- [YOUR GOAL] From the line containing "white plate D6:E6" down to the last line of the material below, copy each line exactly and leave out the rest.

- [SUPPLIED INFORMATION]
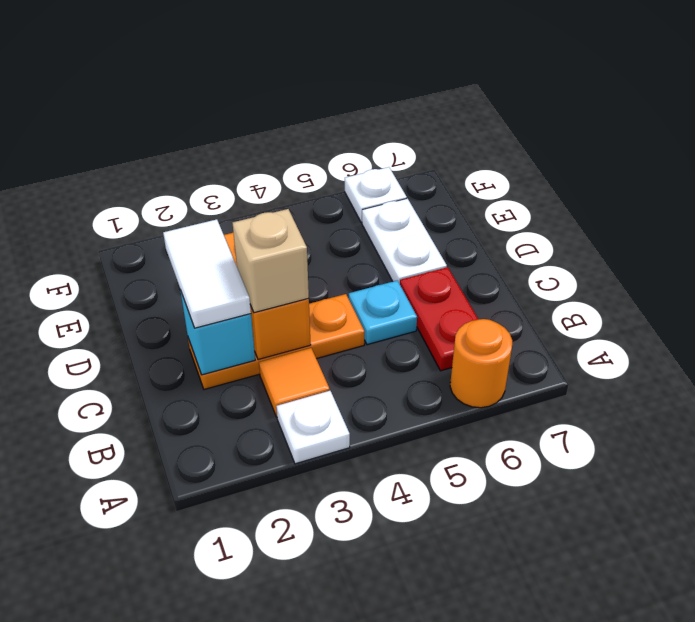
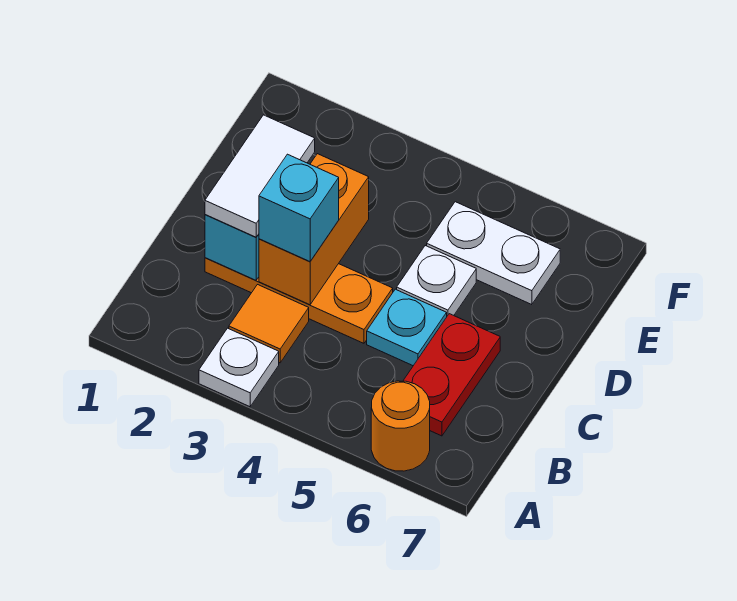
tan brick C3 level 3 -> cyan brick C3 level 3
white plate D6:E6 level 1 -> white plate E5:E6 level 1
white plate F6 level 1 -> white plate D5 level 1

- [REPLY]
white plate D6:E6 level 1 -> white plate E5:E6 level 1
white plate F6 level 1 -> white plate D5 level 1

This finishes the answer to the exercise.